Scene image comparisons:
============

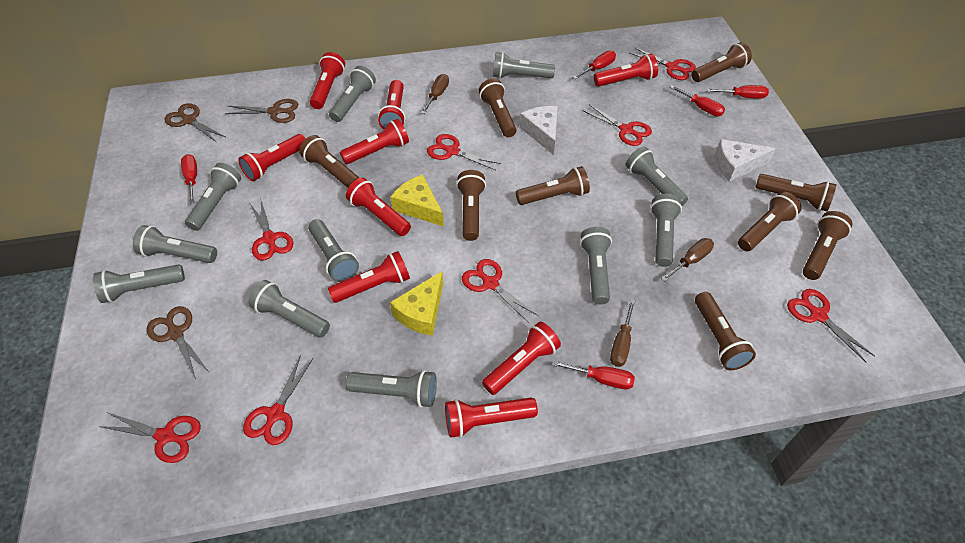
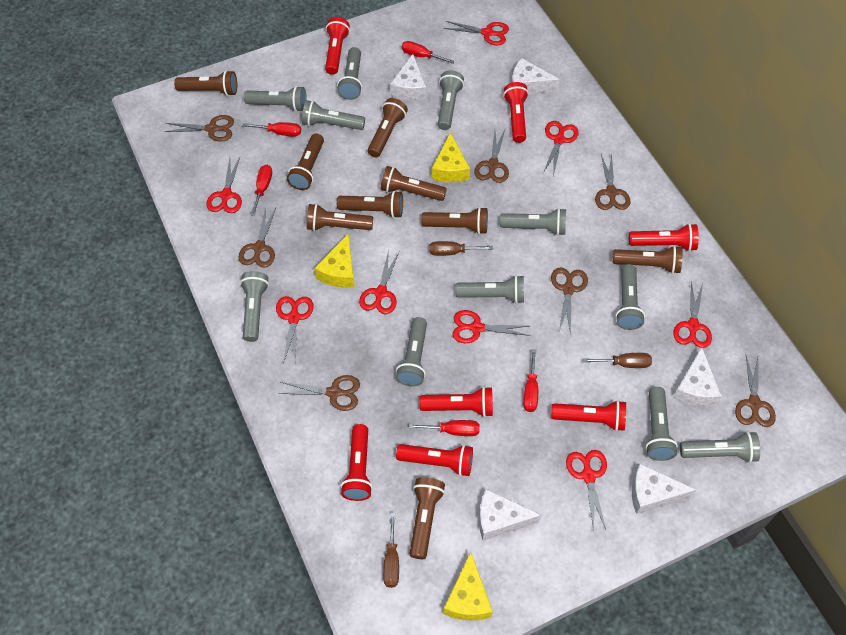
brown scissors: 3 -> 7
red flashlight: 9 -> 7
white cheese: 2 -> 5
yellow cheese: 2 -> 3

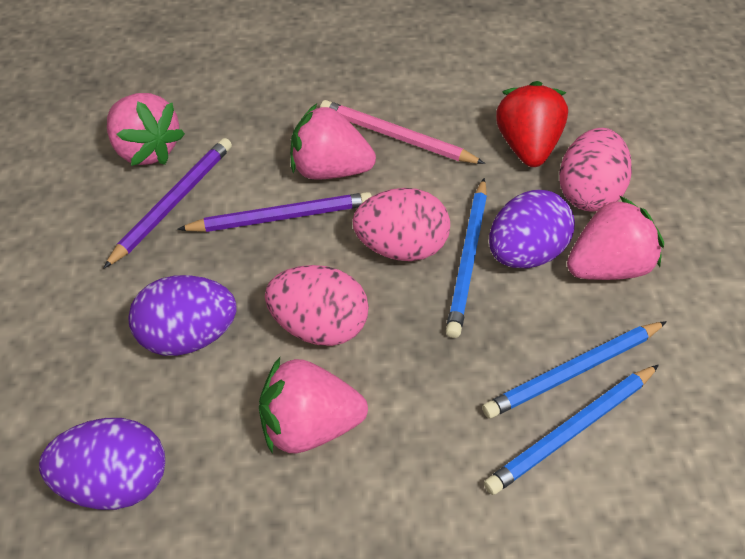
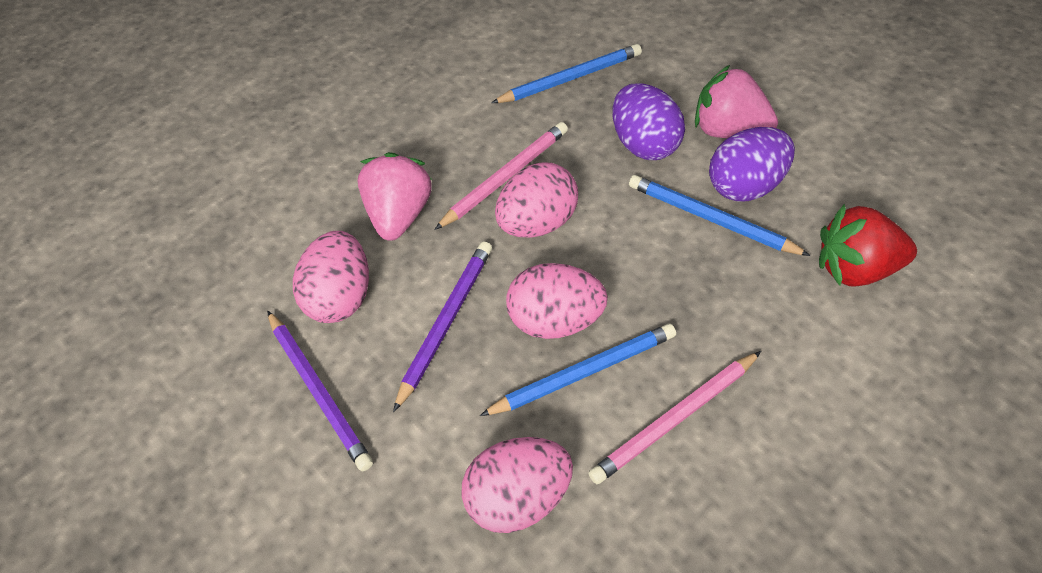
pink egg: 3 -> 4
pink pencil: 1 -> 2
pink strawberry: 4 -> 2
purple egg: 3 -> 2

============

**EXERCISE PROMPT:** How many lines of the entries include the string "pink"? Answer with a number and no other words.

**RESULT OF THIS TASK:** 3